TASK BRIEF:
Quote exactly and only this range of lines in the data below: the line that holds "roster.jpg: [631,477,655,508] ->" to the line that holds "Ola 7: [190,375,240,426]", both included.

RECORDS PROVIDED:
-----
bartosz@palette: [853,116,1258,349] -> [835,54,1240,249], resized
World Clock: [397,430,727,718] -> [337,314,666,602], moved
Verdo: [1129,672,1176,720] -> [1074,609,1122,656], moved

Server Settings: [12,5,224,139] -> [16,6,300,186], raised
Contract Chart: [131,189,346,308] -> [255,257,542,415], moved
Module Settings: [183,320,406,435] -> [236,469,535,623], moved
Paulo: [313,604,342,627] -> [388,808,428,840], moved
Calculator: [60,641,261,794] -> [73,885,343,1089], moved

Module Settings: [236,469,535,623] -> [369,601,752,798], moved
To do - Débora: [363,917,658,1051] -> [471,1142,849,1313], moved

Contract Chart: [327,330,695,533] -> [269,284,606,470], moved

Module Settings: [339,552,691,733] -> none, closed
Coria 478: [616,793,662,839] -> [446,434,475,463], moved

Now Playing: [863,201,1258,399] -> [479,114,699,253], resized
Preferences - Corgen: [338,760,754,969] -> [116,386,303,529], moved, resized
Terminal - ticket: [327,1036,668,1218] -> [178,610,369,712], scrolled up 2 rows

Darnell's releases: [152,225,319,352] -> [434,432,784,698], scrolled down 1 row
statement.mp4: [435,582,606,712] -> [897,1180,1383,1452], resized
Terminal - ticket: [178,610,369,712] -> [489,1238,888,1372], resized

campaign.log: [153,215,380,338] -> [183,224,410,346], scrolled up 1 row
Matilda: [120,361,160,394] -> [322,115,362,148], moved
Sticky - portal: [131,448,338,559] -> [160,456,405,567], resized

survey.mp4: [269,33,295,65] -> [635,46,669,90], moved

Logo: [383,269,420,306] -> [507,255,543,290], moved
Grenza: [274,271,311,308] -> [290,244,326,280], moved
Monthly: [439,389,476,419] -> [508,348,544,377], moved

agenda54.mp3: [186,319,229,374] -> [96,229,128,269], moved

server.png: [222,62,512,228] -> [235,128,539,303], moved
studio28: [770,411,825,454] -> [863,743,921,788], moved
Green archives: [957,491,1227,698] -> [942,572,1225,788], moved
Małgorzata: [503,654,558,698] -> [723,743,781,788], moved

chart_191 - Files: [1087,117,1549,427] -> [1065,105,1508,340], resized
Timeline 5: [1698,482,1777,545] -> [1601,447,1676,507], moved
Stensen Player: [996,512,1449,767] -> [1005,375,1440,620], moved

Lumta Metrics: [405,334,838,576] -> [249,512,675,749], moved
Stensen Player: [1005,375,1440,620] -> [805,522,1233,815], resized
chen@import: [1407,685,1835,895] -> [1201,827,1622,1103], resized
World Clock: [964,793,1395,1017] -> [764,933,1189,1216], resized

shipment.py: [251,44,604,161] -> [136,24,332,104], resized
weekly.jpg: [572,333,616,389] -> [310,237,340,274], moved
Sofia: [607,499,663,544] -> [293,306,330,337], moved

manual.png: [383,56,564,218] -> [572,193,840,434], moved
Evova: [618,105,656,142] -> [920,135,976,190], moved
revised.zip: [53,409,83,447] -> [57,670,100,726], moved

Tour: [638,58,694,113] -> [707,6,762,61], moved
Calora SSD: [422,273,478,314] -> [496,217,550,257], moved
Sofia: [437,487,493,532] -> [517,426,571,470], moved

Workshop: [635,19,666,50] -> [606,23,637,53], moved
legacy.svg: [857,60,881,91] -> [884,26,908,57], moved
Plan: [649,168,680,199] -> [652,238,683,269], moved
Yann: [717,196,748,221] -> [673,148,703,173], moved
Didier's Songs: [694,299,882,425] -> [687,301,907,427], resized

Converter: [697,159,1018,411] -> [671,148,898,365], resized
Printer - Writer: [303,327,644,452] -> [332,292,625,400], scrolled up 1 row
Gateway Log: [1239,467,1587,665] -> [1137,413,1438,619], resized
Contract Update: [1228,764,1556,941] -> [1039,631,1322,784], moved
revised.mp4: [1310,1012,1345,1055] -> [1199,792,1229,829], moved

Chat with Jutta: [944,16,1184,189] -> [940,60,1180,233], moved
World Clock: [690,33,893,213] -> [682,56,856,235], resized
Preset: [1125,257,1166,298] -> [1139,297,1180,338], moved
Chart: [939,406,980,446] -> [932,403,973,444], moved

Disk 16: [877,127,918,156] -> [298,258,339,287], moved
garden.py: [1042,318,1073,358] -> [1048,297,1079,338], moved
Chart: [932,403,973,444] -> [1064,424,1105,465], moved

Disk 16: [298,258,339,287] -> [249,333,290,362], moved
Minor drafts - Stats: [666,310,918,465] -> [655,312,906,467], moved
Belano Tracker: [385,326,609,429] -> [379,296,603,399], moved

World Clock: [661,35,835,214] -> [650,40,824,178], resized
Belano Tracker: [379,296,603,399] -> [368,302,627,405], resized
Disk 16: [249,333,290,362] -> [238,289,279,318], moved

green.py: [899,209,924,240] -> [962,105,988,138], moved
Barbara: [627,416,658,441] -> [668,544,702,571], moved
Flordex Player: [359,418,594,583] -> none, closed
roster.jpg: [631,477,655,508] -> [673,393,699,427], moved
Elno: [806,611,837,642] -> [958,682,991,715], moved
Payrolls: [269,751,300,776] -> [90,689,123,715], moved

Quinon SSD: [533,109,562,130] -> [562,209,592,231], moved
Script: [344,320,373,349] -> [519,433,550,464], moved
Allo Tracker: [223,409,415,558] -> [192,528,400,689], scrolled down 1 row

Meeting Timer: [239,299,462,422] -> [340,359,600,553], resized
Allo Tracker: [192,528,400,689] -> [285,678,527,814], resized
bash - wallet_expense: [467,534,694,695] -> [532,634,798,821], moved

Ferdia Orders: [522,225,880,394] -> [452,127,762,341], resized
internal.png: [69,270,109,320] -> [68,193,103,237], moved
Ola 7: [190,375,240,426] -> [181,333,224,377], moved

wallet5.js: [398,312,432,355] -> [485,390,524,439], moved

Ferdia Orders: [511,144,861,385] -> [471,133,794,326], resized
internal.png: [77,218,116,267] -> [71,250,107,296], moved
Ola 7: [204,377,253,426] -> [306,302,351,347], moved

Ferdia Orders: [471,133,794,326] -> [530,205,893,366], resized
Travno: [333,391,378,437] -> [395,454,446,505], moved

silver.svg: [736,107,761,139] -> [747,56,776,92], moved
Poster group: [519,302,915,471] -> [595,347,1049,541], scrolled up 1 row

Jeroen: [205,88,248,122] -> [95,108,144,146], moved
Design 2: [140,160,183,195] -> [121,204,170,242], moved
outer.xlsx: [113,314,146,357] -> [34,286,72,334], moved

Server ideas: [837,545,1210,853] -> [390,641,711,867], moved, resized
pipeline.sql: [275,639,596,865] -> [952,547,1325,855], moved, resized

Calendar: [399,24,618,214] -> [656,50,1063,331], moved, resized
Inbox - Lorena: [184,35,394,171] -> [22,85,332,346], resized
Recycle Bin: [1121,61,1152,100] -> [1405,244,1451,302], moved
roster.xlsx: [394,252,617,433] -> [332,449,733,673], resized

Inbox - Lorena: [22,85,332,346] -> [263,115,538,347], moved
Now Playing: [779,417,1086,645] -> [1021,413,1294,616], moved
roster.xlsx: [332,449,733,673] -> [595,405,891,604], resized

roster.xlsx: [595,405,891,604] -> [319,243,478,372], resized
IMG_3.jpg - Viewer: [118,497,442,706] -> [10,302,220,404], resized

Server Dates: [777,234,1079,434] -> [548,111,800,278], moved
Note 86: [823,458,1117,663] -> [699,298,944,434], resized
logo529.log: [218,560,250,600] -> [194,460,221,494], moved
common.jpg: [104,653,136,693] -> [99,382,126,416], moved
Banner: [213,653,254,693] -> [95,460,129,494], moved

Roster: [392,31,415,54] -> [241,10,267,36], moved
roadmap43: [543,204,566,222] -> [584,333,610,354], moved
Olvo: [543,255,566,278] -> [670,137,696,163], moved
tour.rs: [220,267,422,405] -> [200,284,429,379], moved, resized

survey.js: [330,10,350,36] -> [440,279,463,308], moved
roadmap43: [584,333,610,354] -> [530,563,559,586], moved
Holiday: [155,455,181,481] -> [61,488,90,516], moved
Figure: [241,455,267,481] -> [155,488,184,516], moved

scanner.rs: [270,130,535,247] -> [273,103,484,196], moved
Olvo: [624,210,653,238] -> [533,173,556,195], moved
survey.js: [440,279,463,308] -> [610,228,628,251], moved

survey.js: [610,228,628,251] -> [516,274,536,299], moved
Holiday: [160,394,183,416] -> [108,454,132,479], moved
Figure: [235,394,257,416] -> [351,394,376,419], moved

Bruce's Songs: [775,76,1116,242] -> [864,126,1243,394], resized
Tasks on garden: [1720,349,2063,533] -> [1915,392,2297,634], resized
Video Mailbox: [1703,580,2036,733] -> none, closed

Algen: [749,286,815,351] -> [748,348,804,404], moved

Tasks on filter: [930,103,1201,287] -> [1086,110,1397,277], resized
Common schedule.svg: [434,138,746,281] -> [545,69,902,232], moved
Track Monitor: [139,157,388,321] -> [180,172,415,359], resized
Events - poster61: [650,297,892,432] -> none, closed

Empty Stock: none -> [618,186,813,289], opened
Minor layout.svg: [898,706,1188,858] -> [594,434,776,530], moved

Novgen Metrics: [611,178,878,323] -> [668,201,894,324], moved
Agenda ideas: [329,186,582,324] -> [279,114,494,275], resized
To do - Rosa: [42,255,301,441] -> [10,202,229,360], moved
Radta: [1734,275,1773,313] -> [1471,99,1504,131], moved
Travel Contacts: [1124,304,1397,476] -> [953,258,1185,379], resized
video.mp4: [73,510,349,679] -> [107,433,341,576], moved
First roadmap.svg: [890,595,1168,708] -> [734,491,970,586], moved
-----
TASK RESPONSE:
roster.jpg: [631,477,655,508] -> [673,393,699,427], moved
Elno: [806,611,837,642] -> [958,682,991,715], moved
Payrolls: [269,751,300,776] -> [90,689,123,715], moved

Quinon SSD: [533,109,562,130] -> [562,209,592,231], moved
Script: [344,320,373,349] -> [519,433,550,464], moved
Allo Tracker: [223,409,415,558] -> [192,528,400,689], scrolled down 1 row

Meeting Timer: [239,299,462,422] -> [340,359,600,553], resized
Allo Tracker: [192,528,400,689] -> [285,678,527,814], resized
bash - wallet_expense: [467,534,694,695] -> [532,634,798,821], moved

Ferdia Orders: [522,225,880,394] -> [452,127,762,341], resized
internal.png: [69,270,109,320] -> [68,193,103,237], moved
Ola 7: [190,375,240,426] -> [181,333,224,377], moved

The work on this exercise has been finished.